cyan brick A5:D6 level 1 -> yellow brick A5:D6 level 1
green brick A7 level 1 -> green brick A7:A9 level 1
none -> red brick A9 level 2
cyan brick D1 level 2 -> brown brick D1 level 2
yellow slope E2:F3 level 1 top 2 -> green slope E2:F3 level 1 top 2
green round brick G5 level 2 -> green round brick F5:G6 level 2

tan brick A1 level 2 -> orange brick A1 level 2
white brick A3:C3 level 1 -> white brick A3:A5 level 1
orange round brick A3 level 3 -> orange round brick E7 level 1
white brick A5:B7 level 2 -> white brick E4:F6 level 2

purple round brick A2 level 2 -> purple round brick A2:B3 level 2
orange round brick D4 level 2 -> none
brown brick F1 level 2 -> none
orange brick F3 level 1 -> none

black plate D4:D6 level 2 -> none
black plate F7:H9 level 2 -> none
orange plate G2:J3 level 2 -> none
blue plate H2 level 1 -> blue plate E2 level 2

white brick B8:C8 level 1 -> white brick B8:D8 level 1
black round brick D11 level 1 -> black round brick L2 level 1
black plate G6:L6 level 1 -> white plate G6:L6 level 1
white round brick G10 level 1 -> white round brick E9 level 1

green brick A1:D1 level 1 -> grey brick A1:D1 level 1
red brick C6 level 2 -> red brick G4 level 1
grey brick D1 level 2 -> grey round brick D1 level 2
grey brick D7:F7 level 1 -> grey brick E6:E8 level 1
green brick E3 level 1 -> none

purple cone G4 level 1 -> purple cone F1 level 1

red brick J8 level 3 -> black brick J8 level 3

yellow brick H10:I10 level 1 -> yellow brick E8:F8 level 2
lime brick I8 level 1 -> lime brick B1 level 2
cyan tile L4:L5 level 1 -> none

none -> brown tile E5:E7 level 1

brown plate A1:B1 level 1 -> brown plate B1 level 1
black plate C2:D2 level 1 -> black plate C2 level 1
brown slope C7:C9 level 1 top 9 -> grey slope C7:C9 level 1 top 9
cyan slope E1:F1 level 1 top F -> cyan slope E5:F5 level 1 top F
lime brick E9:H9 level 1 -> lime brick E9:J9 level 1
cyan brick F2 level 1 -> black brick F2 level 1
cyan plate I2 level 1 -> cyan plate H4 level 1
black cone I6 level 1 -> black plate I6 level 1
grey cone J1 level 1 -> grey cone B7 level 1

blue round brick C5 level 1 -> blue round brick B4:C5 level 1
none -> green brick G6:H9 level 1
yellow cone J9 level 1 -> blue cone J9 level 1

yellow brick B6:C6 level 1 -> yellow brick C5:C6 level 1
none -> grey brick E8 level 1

EXERCISE BRIEF:
Repeat only the lines running from the line that contains "black cone I6" through the last line above, inclusive.

OUTPUT OF THE EXERCISE:
black cone I6 level 1 -> black plate I6 level 1
grey cone J1 level 1 -> grey cone B7 level 1

blue round brick C5 level 1 -> blue round brick B4:C5 level 1
none -> green brick G6:H9 level 1
yellow cone J9 level 1 -> blue cone J9 level 1

yellow brick B6:C6 level 1 -> yellow brick C5:C6 level 1
none -> grey brick E8 level 1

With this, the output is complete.